* Assigned task
Transcribe the following entries letter for letter, without the pictures.

[Supplied material — start]

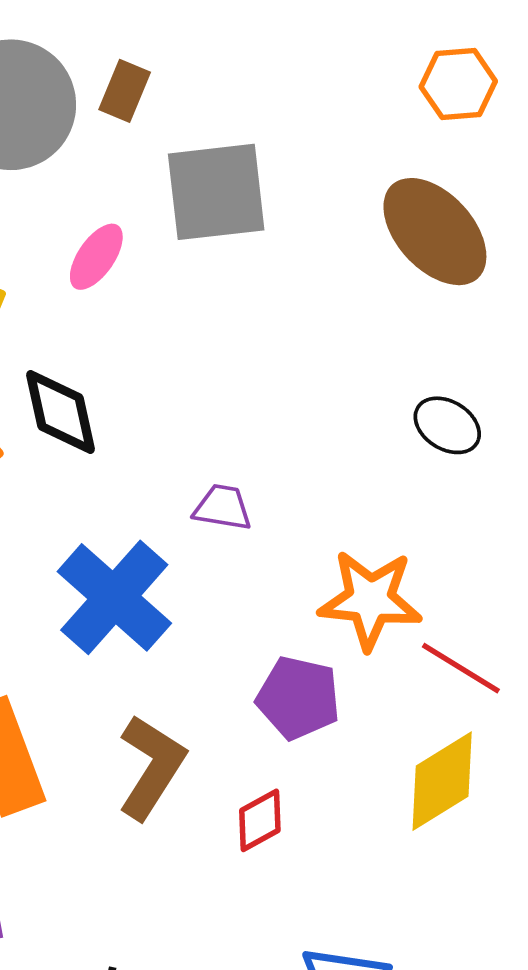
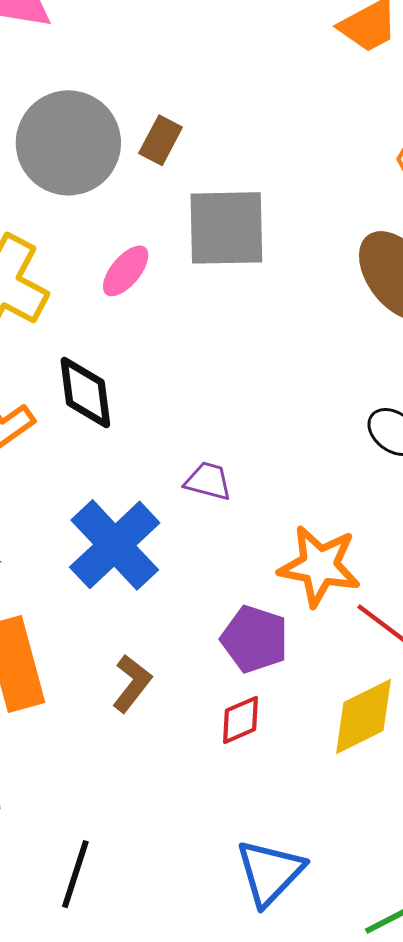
brown L-shape: (151, 767) -> (132, 683), size x0.7
red diamond: (260, 820) -> (241, 720), moved

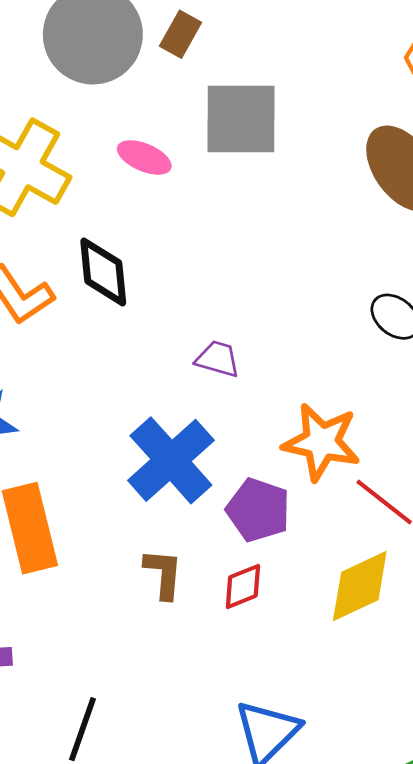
pink ellipse: (126, 271) -> (144, 157), turned 72
blue cross: (115, 545) -> (171, 460), moved
brown L-shape: (132, 683) -> (163, 574), moved, turned -34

[Supplied material — finish]

* The answer
brown L-shape: (151, 767) -> (132, 683), size x0.7
red diamond: (260, 820) -> (241, 720), moved

pink ellipse: (126, 271) -> (144, 157), turned 72
blue cross: (115, 545) -> (171, 460), moved
brown L-shape: (132, 683) -> (163, 574), moved, turned -34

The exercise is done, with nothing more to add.